### Aim of the task:
Set down each of the records below exactly as it reads. No pictures go into the copy.

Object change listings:
+++++
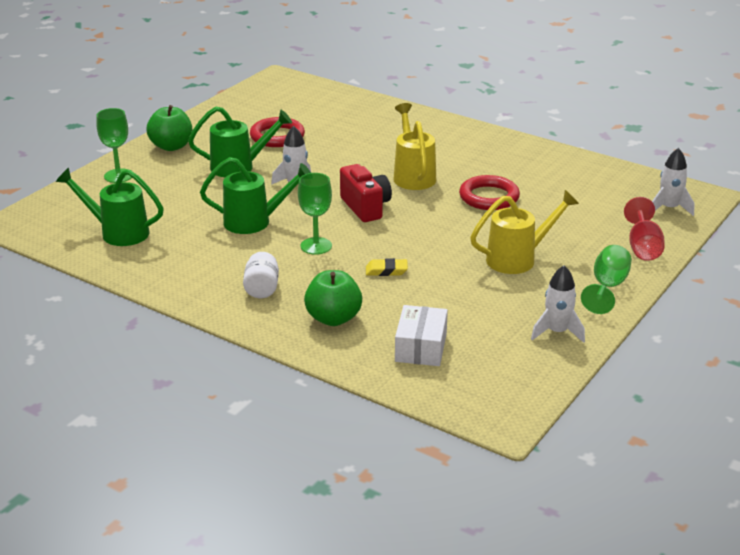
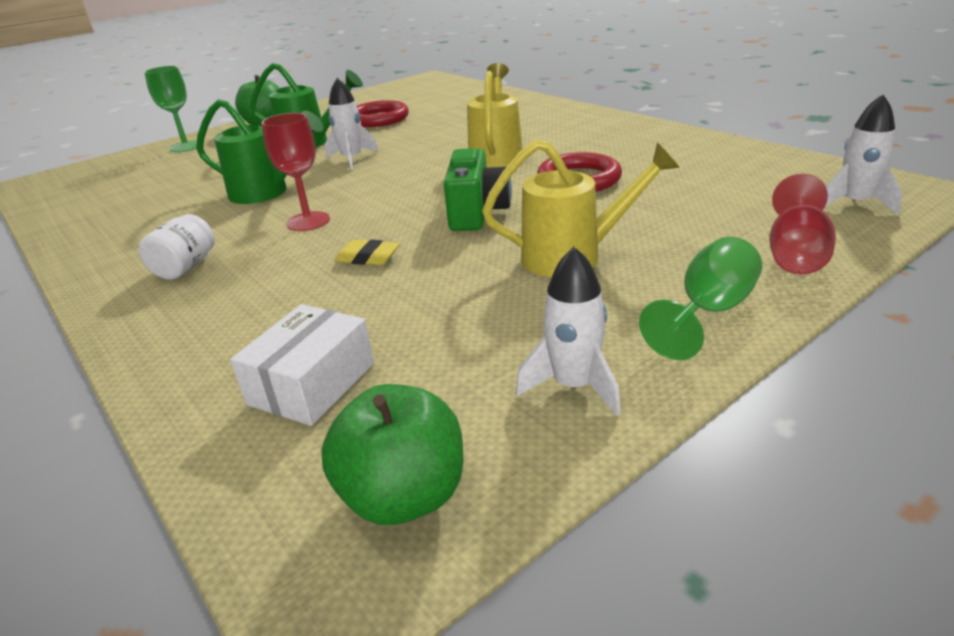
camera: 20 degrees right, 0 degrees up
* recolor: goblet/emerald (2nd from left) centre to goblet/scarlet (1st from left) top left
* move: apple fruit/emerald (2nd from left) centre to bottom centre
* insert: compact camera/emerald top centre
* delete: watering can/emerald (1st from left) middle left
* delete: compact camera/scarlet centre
+++++
### Expected answer:
camera: 20 degrees right, 0 degrees up
* recolor: goblet/emerald (2nd from left) centre to goblet/scarlet (1st from left) top left
* move: apple fruit/emerald (2nd from left) centre to bottom centre
* insert: compact camera/emerald top centre
* delete: watering can/emerald (1st from left) middle left
* delete: compact camera/scarlet centre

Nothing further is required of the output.